### Problem to work on
Using the entries below, copy exactly each line from the line with "black key: 7 -> 5" up to and including the line with "purple truck: 4 -> 2", with every picture left out.

╭──

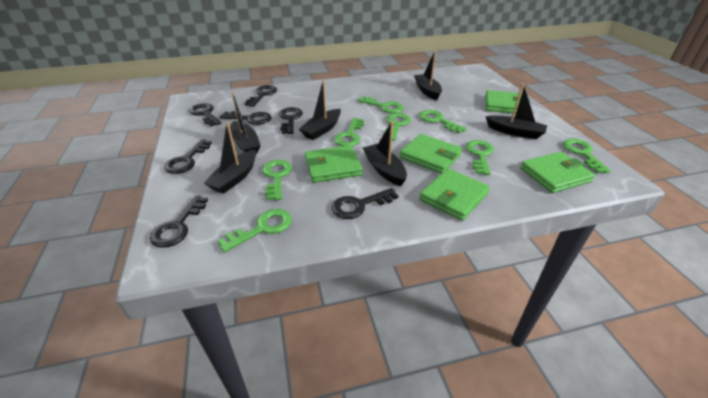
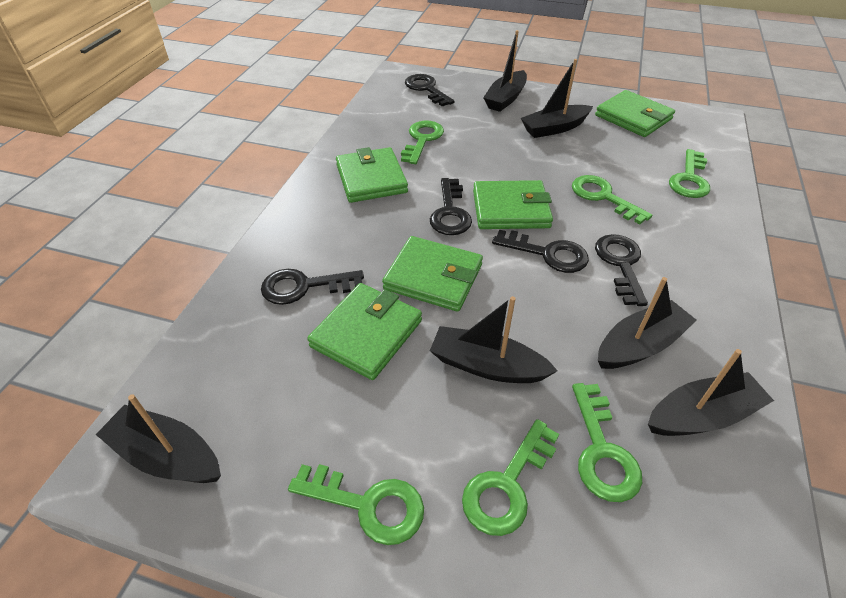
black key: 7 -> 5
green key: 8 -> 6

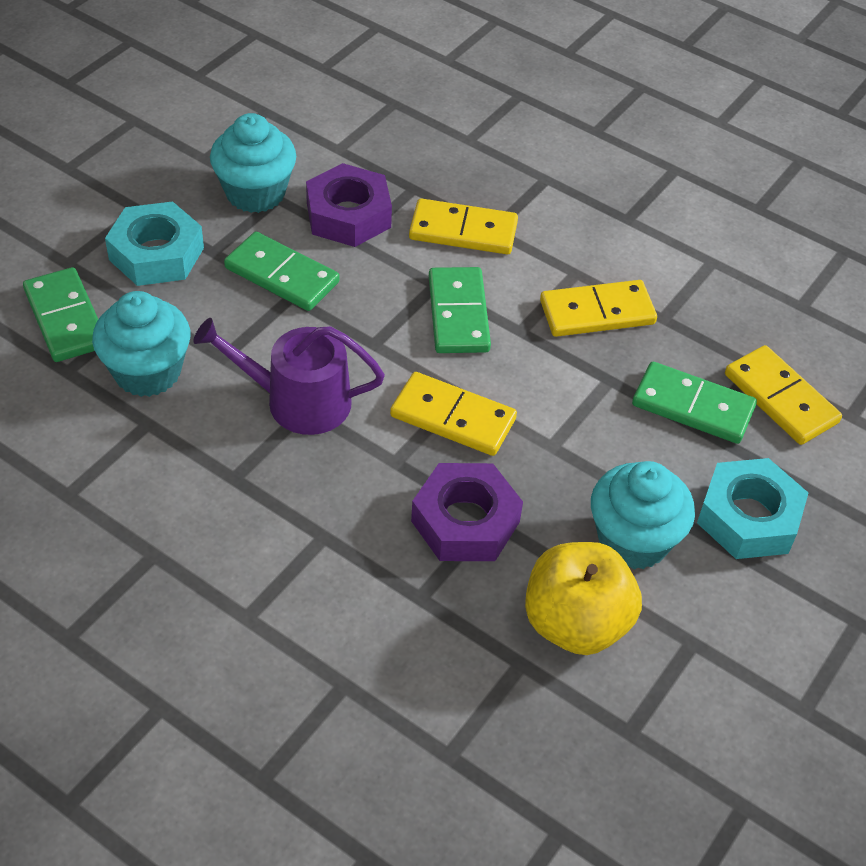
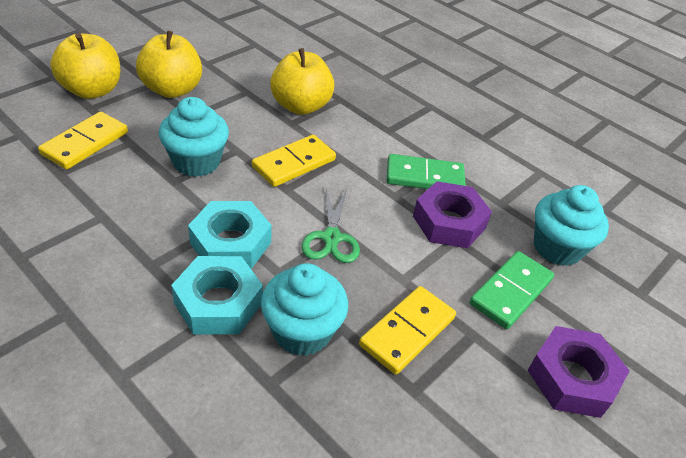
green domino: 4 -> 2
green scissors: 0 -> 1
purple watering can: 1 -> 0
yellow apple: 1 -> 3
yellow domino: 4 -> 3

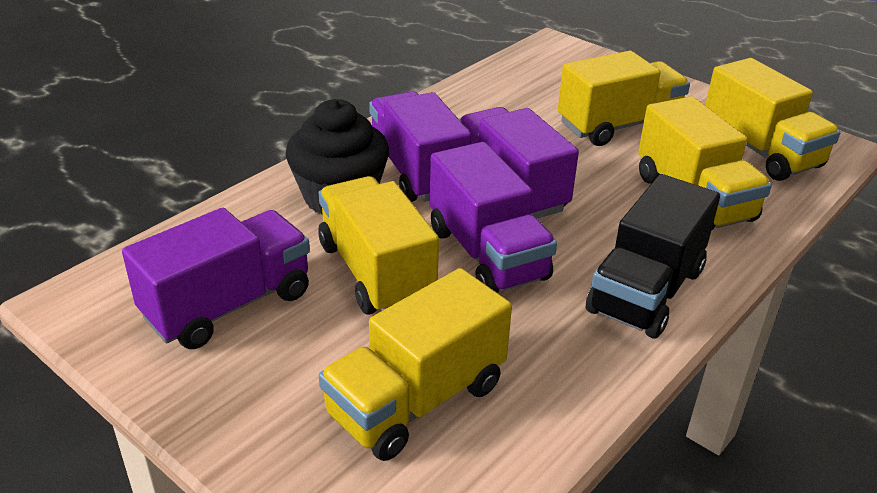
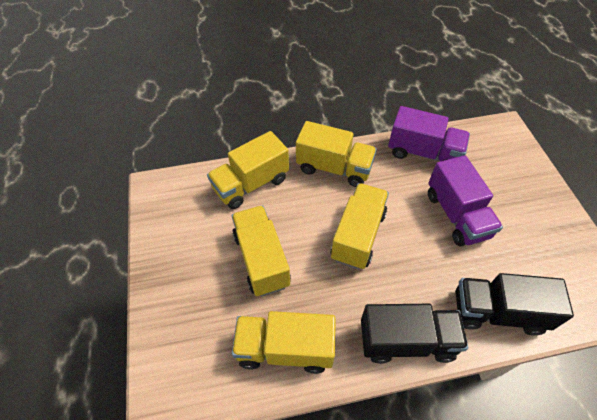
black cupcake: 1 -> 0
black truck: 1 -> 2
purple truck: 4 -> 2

╰──
╭──

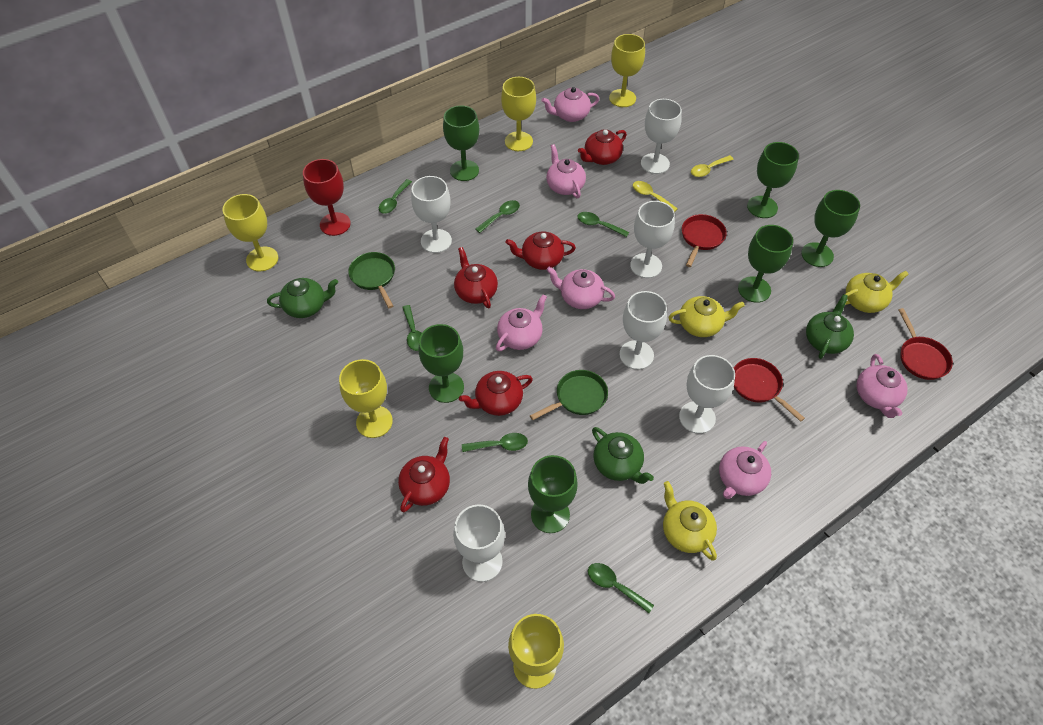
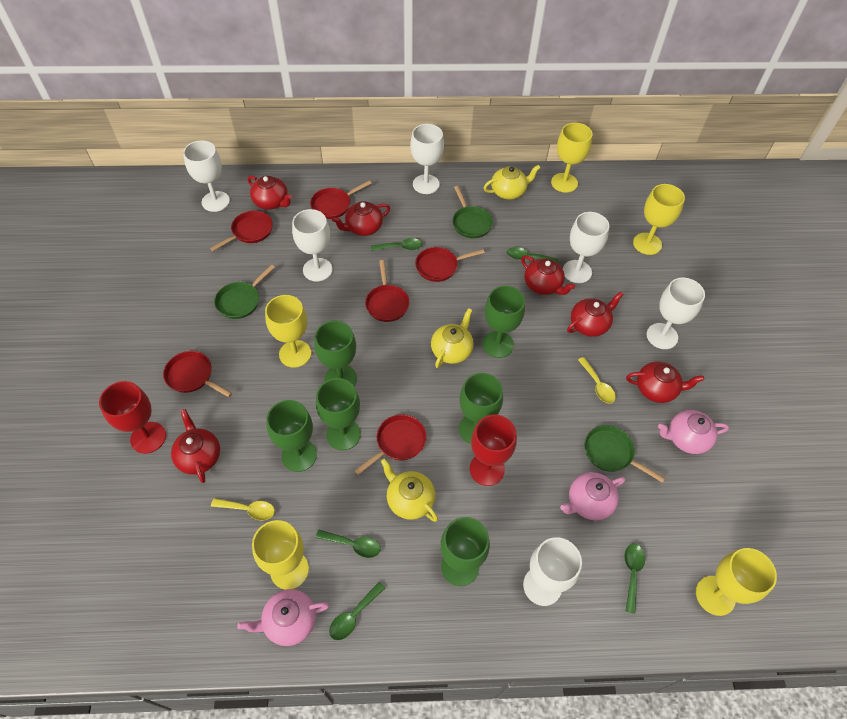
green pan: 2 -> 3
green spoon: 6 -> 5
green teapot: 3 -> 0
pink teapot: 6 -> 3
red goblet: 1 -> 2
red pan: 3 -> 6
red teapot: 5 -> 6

╰──

### Problem solution
black key: 7 -> 5
green key: 8 -> 6

green domino: 4 -> 2
green scissors: 0 -> 1
purple watering can: 1 -> 0
yellow apple: 1 -> 3
yellow domino: 4 -> 3

black cupcake: 1 -> 0
black truck: 1 -> 2
purple truck: 4 -> 2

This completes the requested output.